Exercise:
Word for word, write out the entries that follow, omitting all pictures.

(Data excerpts)
##########

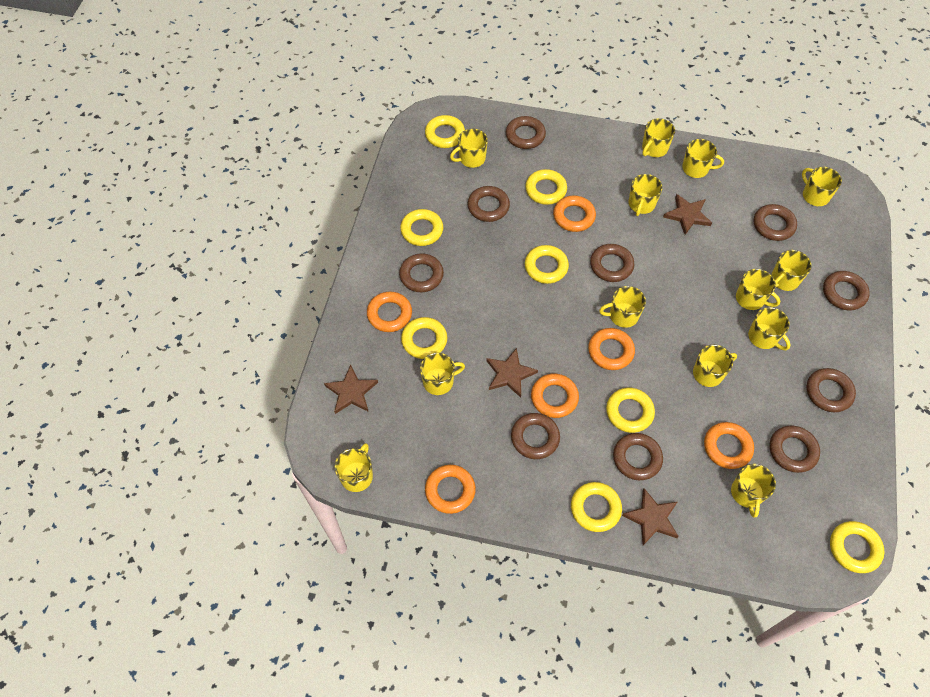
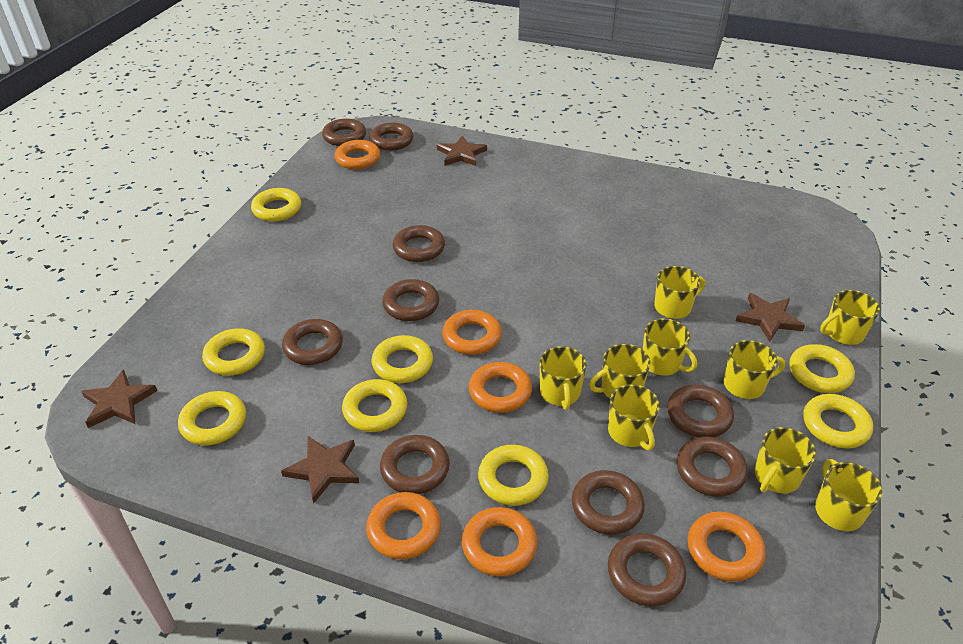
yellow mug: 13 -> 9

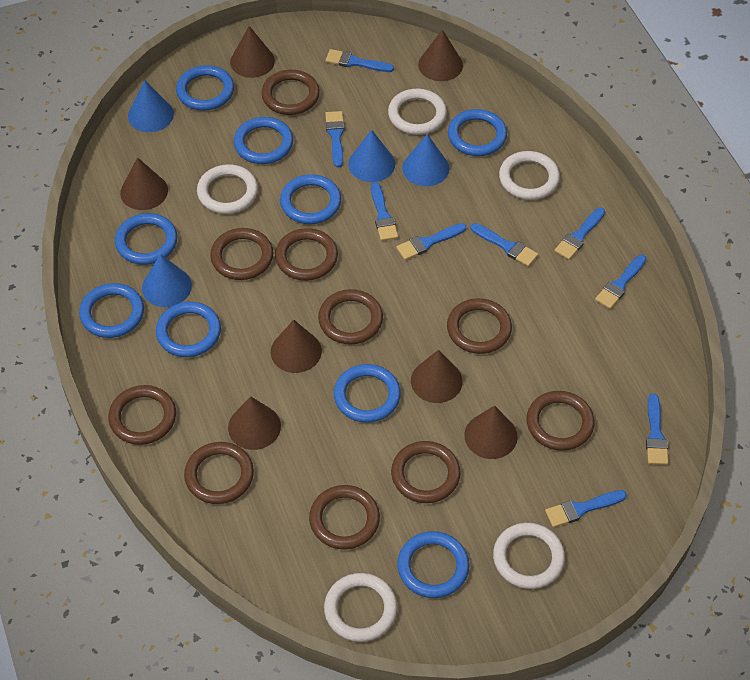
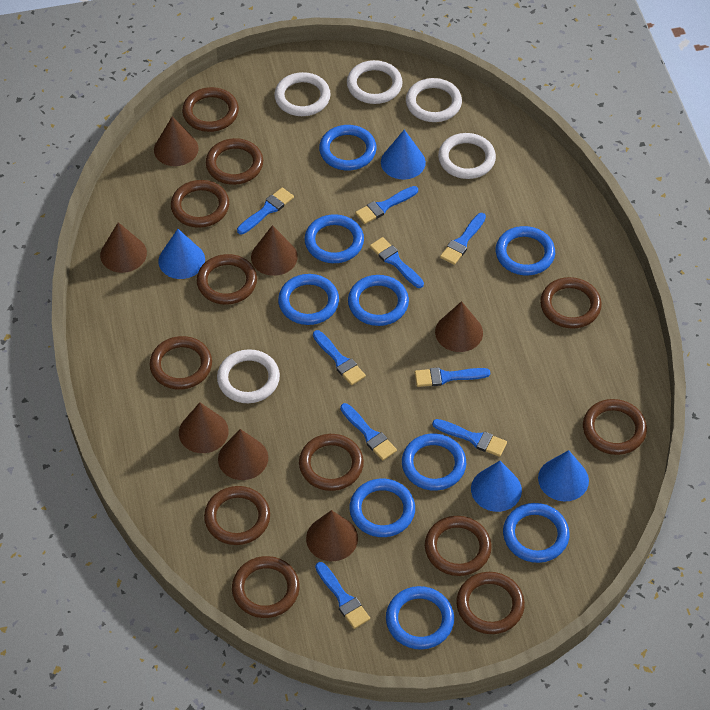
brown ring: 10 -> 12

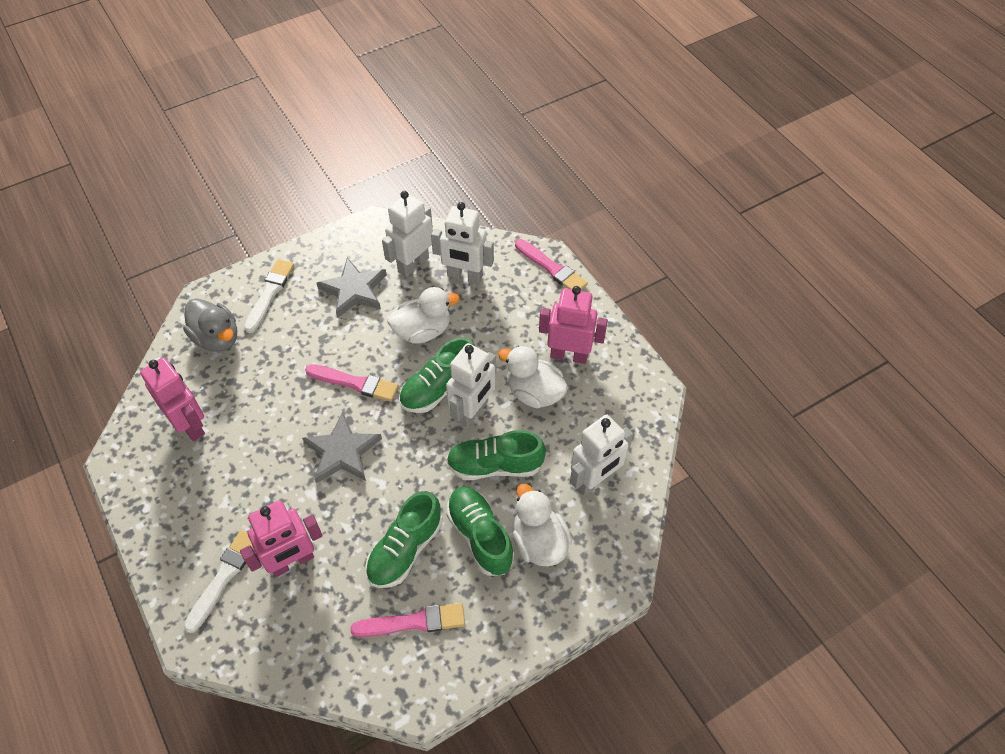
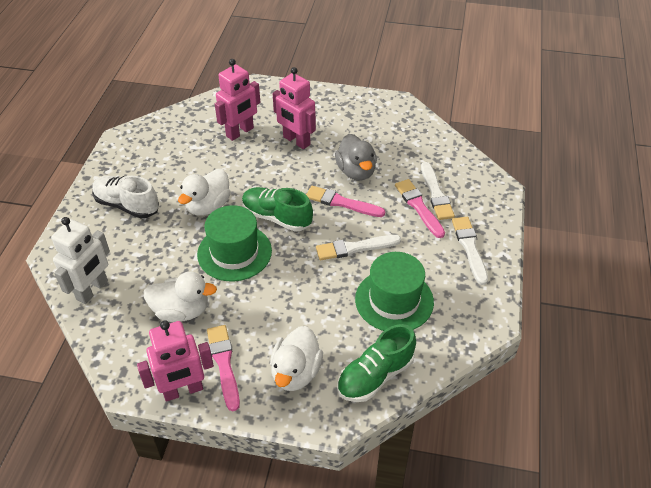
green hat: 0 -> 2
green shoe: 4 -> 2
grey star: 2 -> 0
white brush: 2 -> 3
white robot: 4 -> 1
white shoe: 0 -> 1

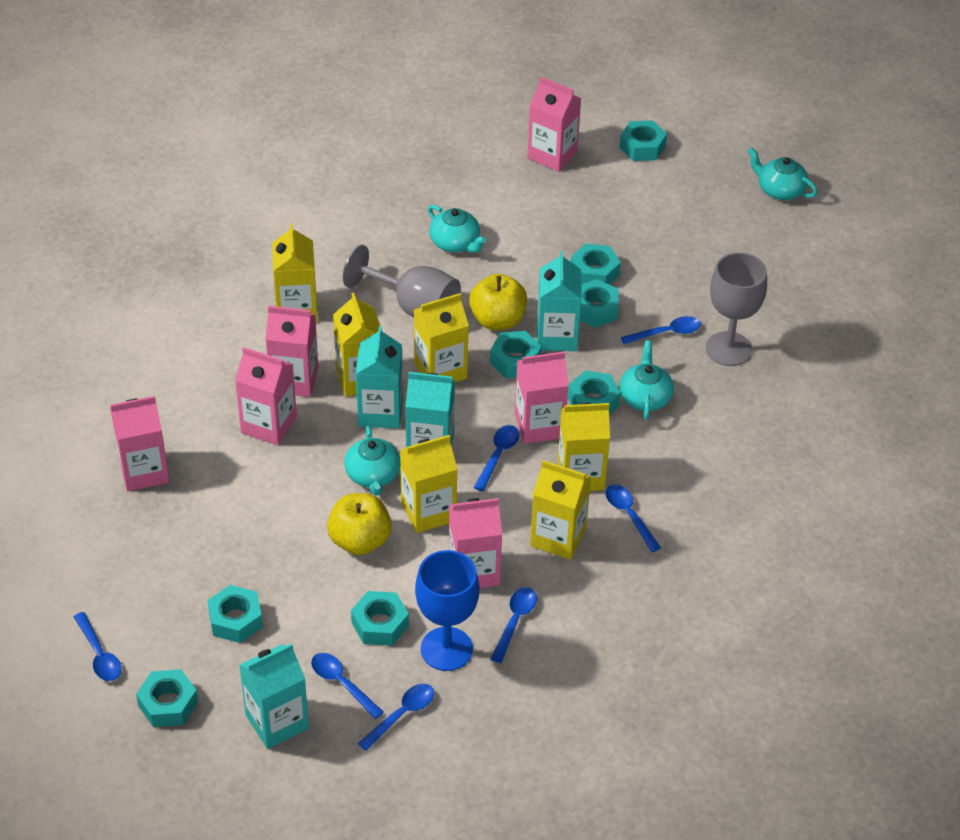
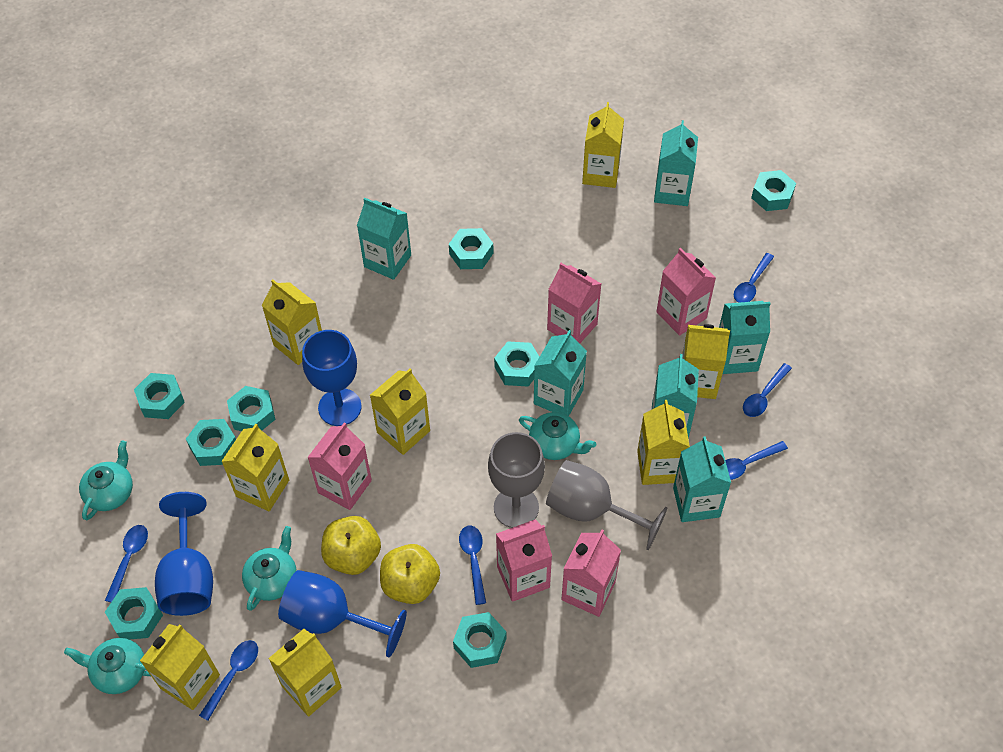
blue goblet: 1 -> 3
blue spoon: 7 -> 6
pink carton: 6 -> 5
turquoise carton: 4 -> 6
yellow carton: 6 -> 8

##########

Solution to this problem:
yellow mug: 13 -> 9

brown ring: 10 -> 12

green hat: 0 -> 2
green shoe: 4 -> 2
grey star: 2 -> 0
white brush: 2 -> 3
white robot: 4 -> 1
white shoe: 0 -> 1

blue goblet: 1 -> 3
blue spoon: 7 -> 6
pink carton: 6 -> 5
turquoise carton: 4 -> 6
yellow carton: 6 -> 8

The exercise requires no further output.